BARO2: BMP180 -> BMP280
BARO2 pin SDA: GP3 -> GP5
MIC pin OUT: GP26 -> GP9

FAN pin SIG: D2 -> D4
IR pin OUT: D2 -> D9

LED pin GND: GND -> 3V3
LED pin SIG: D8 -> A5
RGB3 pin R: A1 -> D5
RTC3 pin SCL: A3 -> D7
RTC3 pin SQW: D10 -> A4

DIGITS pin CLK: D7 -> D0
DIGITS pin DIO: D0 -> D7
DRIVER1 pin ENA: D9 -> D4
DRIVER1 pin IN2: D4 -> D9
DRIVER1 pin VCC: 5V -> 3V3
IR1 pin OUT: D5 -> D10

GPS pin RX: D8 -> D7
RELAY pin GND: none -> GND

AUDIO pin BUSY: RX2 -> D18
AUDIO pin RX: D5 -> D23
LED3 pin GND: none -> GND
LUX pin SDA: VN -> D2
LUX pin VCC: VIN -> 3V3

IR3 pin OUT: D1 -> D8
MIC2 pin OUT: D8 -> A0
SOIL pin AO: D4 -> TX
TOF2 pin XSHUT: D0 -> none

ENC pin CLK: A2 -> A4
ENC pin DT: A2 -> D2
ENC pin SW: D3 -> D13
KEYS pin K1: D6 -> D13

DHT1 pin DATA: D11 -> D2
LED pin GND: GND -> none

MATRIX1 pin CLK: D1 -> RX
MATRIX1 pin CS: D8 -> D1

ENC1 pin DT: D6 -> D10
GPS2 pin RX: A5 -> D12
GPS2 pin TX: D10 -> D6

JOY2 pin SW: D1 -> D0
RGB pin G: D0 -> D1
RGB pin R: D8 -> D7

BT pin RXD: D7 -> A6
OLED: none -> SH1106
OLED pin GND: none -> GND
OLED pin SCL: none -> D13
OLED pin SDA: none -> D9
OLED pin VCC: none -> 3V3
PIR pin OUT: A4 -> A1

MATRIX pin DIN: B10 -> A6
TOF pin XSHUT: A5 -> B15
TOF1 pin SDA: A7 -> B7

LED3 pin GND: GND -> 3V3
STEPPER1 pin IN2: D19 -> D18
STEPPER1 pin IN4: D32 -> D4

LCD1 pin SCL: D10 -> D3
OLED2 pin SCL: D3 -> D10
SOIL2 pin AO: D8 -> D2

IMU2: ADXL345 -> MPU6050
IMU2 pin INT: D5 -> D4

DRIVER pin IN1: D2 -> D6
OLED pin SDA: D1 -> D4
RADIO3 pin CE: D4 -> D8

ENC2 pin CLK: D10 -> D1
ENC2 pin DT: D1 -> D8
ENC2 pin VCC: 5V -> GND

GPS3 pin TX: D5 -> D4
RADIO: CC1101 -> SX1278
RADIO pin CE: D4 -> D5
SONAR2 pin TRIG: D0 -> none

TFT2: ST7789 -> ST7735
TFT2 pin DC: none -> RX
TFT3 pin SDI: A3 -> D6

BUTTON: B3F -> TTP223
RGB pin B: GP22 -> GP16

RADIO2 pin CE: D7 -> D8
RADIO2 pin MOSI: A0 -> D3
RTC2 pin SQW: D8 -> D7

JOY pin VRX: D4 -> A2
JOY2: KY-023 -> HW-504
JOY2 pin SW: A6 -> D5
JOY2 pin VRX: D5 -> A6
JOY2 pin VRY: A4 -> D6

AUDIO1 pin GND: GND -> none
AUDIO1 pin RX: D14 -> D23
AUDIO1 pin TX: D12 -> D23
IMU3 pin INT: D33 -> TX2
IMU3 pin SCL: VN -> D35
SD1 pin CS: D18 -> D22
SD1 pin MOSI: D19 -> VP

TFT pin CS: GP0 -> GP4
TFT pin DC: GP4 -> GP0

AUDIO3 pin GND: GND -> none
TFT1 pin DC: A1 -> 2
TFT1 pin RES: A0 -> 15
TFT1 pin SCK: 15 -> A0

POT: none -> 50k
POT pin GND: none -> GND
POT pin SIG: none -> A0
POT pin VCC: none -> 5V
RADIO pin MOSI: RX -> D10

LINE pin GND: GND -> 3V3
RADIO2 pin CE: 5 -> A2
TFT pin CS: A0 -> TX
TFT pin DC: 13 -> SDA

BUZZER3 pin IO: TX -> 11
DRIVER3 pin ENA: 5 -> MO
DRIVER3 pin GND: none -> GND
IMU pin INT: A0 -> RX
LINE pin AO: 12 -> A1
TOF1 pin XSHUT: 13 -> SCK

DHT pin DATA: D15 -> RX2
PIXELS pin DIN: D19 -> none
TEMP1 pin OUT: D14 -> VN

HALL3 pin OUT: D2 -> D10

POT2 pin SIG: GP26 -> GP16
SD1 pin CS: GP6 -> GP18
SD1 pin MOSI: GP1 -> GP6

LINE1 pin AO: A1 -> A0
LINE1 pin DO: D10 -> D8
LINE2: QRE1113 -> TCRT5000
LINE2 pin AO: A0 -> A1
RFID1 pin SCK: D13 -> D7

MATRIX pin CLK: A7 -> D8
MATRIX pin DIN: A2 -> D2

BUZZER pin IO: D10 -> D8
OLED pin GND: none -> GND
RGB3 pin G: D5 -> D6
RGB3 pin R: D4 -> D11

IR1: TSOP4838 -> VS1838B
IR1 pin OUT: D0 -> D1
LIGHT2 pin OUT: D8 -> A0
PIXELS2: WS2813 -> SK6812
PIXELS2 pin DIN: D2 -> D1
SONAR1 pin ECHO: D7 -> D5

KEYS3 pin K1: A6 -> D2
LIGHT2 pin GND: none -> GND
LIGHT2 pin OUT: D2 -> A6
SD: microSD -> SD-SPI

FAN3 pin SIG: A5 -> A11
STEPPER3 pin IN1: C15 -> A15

WHAT TO PRODUCE => An exact transcription of the entries is needed, complete to the final line.

EXERCISE SOLUTION =>
BARO2: BMP180 -> BMP280
BARO2 pin SDA: GP3 -> GP5
MIC pin OUT: GP26 -> GP9

FAN pin SIG: D2 -> D4
IR pin OUT: D2 -> D9

LED pin GND: GND -> 3V3
LED pin SIG: D8 -> A5
RGB3 pin R: A1 -> D5
RTC3 pin SCL: A3 -> D7
RTC3 pin SQW: D10 -> A4

DIGITS pin CLK: D7 -> D0
DIGITS pin DIO: D0 -> D7
DRIVER1 pin ENA: D9 -> D4
DRIVER1 pin IN2: D4 -> D9
DRIVER1 pin VCC: 5V -> 3V3
IR1 pin OUT: D5 -> D10

GPS pin RX: D8 -> D7
RELAY pin GND: none -> GND

AUDIO pin BUSY: RX2 -> D18
AUDIO pin RX: D5 -> D23
LED3 pin GND: none -> GND
LUX pin SDA: VN -> D2
LUX pin VCC: VIN -> 3V3

IR3 pin OUT: D1 -> D8
MIC2 pin OUT: D8 -> A0
SOIL pin AO: D4 -> TX
TOF2 pin XSHUT: D0 -> none

ENC pin CLK: A2 -> A4
ENC pin DT: A2 -> D2
ENC pin SW: D3 -> D13
KEYS pin K1: D6 -> D13

DHT1 pin DATA: D11 -> D2
LED pin GND: GND -> none

MATRIX1 pin CLK: D1 -> RX
MATRIX1 pin CS: D8 -> D1

ENC1 pin DT: D6 -> D10
GPS2 pin RX: A5 -> D12
GPS2 pin TX: D10 -> D6

JOY2 pin SW: D1 -> D0
RGB pin G: D0 -> D1
RGB pin R: D8 -> D7

BT pin RXD: D7 -> A6
OLED: none -> SH1106
OLED pin GND: none -> GND
OLED pin SCL: none -> D13
OLED pin SDA: none -> D9
OLED pin VCC: none -> 3V3
PIR pin OUT: A4 -> A1

MATRIX pin DIN: B10 -> A6
TOF pin XSHUT: A5 -> B15
TOF1 pin SDA: A7 -> B7

LED3 pin GND: GND -> 3V3
STEPPER1 pin IN2: D19 -> D18
STEPPER1 pin IN4: D32 -> D4

LCD1 pin SCL: D10 -> D3
OLED2 pin SCL: D3 -> D10
SOIL2 pin AO: D8 -> D2

IMU2: ADXL345 -> MPU6050
IMU2 pin INT: D5 -> D4

DRIVER pin IN1: D2 -> D6
OLED pin SDA: D1 -> D4
RADIO3 pin CE: D4 -> D8

ENC2 pin CLK: D10 -> D1
ENC2 pin DT: D1 -> D8
ENC2 pin VCC: 5V -> GND

GPS3 pin TX: D5 -> D4
RADIO: CC1101 -> SX1278
RADIO pin CE: D4 -> D5
SONAR2 pin TRIG: D0 -> none

TFT2: ST7789 -> ST7735
TFT2 pin DC: none -> RX
TFT3 pin SDI: A3 -> D6

BUTTON: B3F -> TTP223
RGB pin B: GP22 -> GP16

RADIO2 pin CE: D7 -> D8
RADIO2 pin MOSI: A0 -> D3
RTC2 pin SQW: D8 -> D7

JOY pin VRX: D4 -> A2
JOY2: KY-023 -> HW-504
JOY2 pin SW: A6 -> D5
JOY2 pin VRX: D5 -> A6
JOY2 pin VRY: A4 -> D6

AUDIO1 pin GND: GND -> none
AUDIO1 pin RX: D14 -> D23
AUDIO1 pin TX: D12 -> D23
IMU3 pin INT: D33 -> TX2
IMU3 pin SCL: VN -> D35
SD1 pin CS: D18 -> D22
SD1 pin MOSI: D19 -> VP

TFT pin CS: GP0 -> GP4
TFT pin DC: GP4 -> GP0

AUDIO3 pin GND: GND -> none
TFT1 pin DC: A1 -> 2
TFT1 pin RES: A0 -> 15
TFT1 pin SCK: 15 -> A0

POT: none -> 50k
POT pin GND: none -> GND
POT pin SIG: none -> A0
POT pin VCC: none -> 5V
RADIO pin MOSI: RX -> D10

LINE pin GND: GND -> 3V3
RADIO2 pin CE: 5 -> A2
TFT pin CS: A0 -> TX
TFT pin DC: 13 -> SDA

BUZZER3 pin IO: TX -> 11
DRIVER3 pin ENA: 5 -> MO
DRIVER3 pin GND: none -> GND
IMU pin INT: A0 -> RX
LINE pin AO: 12 -> A1
TOF1 pin XSHUT: 13 -> SCK

DHT pin DATA: D15 -> RX2
PIXELS pin DIN: D19 -> none
TEMP1 pin OUT: D14 -> VN

HALL3 pin OUT: D2 -> D10

POT2 pin SIG: GP26 -> GP16
SD1 pin CS: GP6 -> GP18
SD1 pin MOSI: GP1 -> GP6

LINE1 pin AO: A1 -> A0
LINE1 pin DO: D10 -> D8
LINE2: QRE1113 -> TCRT5000
LINE2 pin AO: A0 -> A1
RFID1 pin SCK: D13 -> D7

MATRIX pin CLK: A7 -> D8
MATRIX pin DIN: A2 -> D2

BUZZER pin IO: D10 -> D8
OLED pin GND: none -> GND
RGB3 pin G: D5 -> D6
RGB3 pin R: D4 -> D11

IR1: TSOP4838 -> VS1838B
IR1 pin OUT: D0 -> D1
LIGHT2 pin OUT: D8 -> A0
PIXELS2: WS2813 -> SK6812
PIXELS2 pin DIN: D2 -> D1
SONAR1 pin ECHO: D7 -> D5

KEYS3 pin K1: A6 -> D2
LIGHT2 pin GND: none -> GND
LIGHT2 pin OUT: D2 -> A6
SD: microSD -> SD-SPI

FAN3 pin SIG: A5 -> A11
STEPPER3 pin IN1: C15 -> A15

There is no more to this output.